Task statement.
Whatever lies between the line that holds "cyan arrow: moved 1 px left, 1 px up" and the final line of the records below, both included, should be repeated exactly; leave out the pictures and add nothing.

Extracted entries.
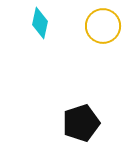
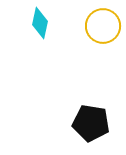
black pentagon: moved 10 px right; rotated 27 degrees clockwise
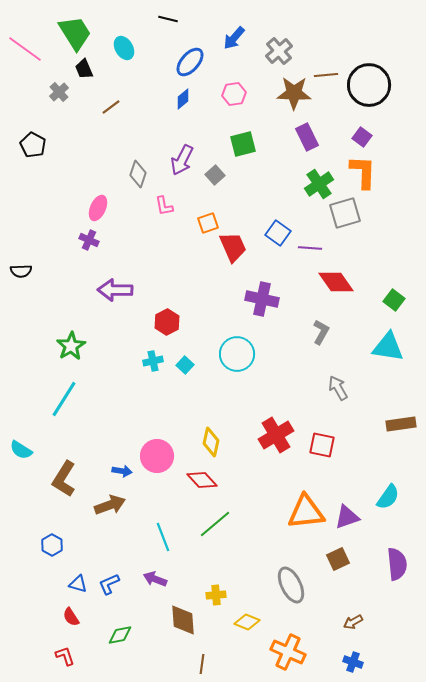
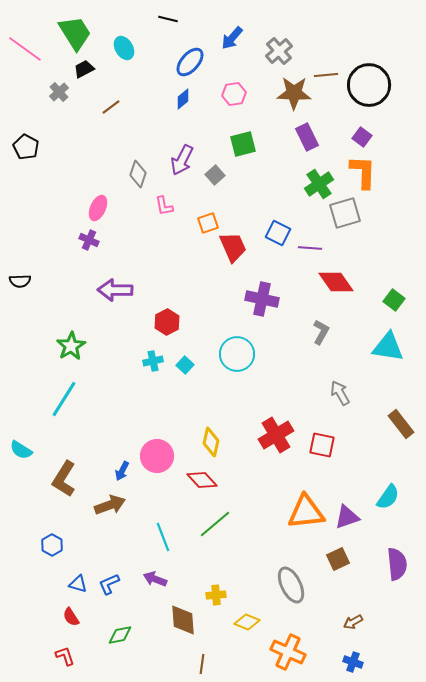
blue arrow at (234, 38): moved 2 px left
black trapezoid at (84, 69): rotated 85 degrees clockwise
black pentagon at (33, 145): moved 7 px left, 2 px down
blue square at (278, 233): rotated 10 degrees counterclockwise
black semicircle at (21, 271): moved 1 px left, 10 px down
gray arrow at (338, 388): moved 2 px right, 5 px down
brown rectangle at (401, 424): rotated 60 degrees clockwise
blue arrow at (122, 471): rotated 108 degrees clockwise
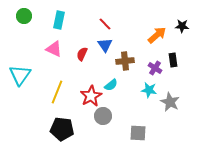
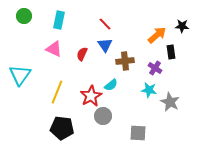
black rectangle: moved 2 px left, 8 px up
black pentagon: moved 1 px up
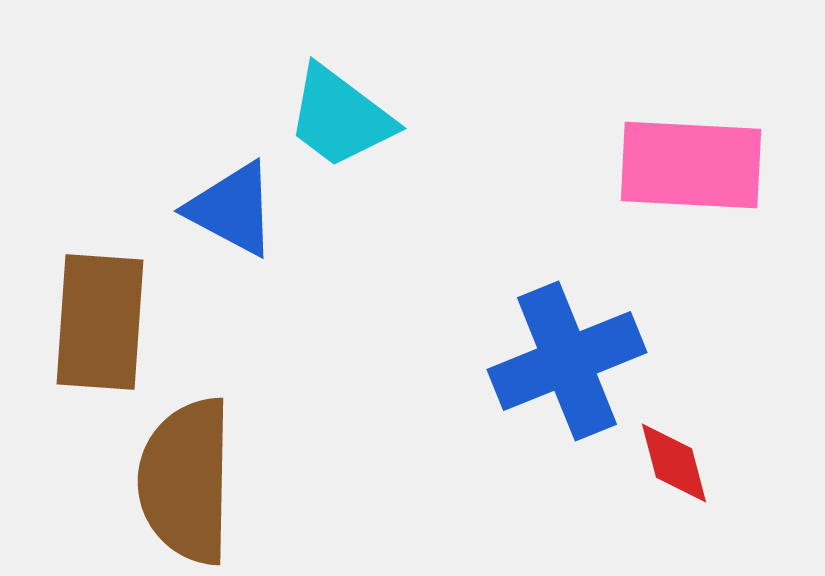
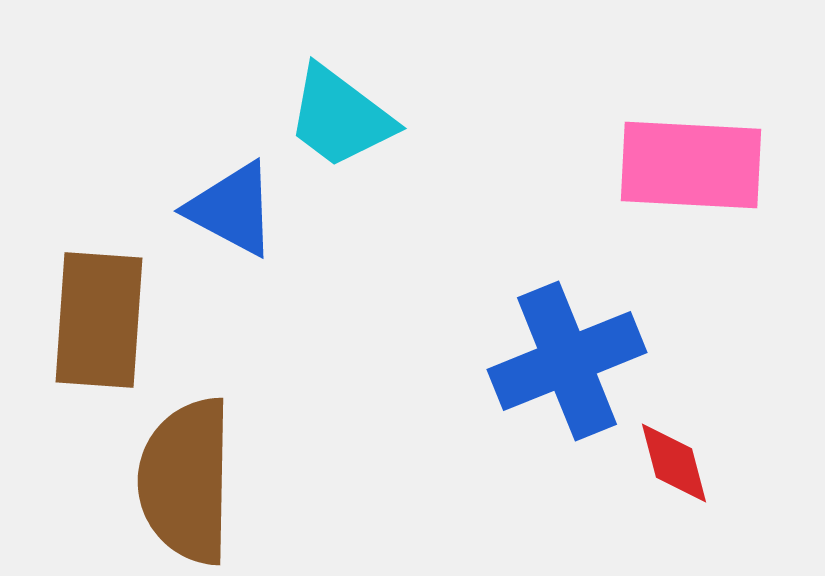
brown rectangle: moved 1 px left, 2 px up
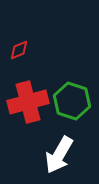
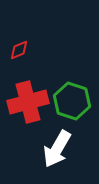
white arrow: moved 2 px left, 6 px up
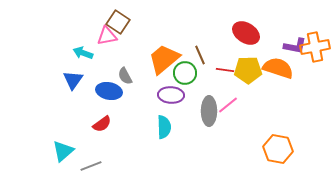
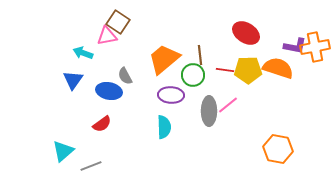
brown line: rotated 18 degrees clockwise
green circle: moved 8 px right, 2 px down
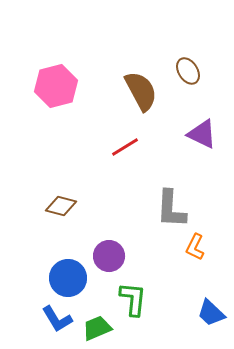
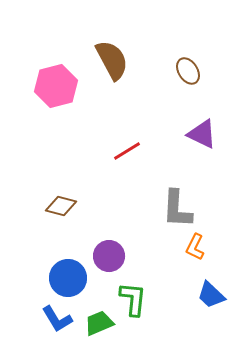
brown semicircle: moved 29 px left, 31 px up
red line: moved 2 px right, 4 px down
gray L-shape: moved 6 px right
blue trapezoid: moved 18 px up
green trapezoid: moved 2 px right, 5 px up
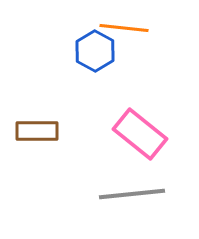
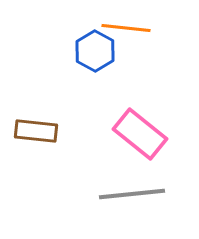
orange line: moved 2 px right
brown rectangle: moved 1 px left; rotated 6 degrees clockwise
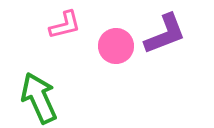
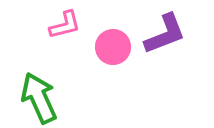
pink circle: moved 3 px left, 1 px down
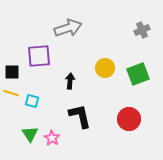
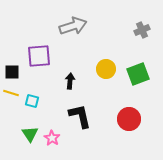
gray arrow: moved 5 px right, 2 px up
yellow circle: moved 1 px right, 1 px down
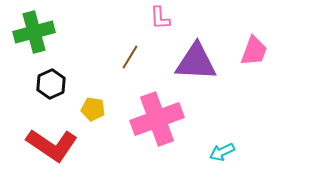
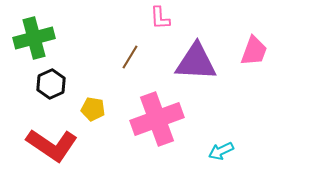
green cross: moved 6 px down
cyan arrow: moved 1 px left, 1 px up
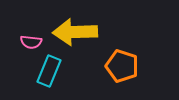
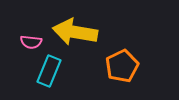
yellow arrow: rotated 12 degrees clockwise
orange pentagon: rotated 28 degrees clockwise
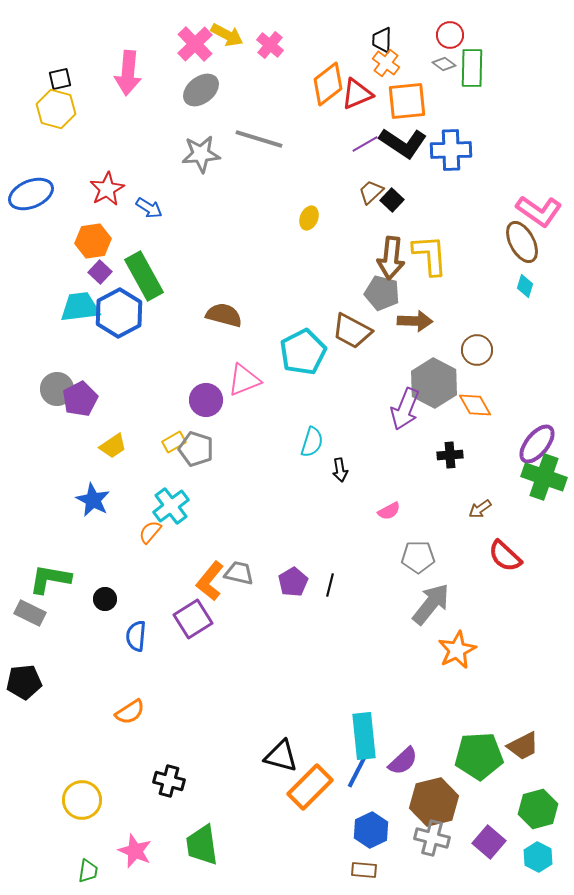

Written response.
cyan arrow: moved 1 px left, 1 px up
yellow arrow: rotated 12 degrees clockwise
orange pentagon: rotated 28 degrees clockwise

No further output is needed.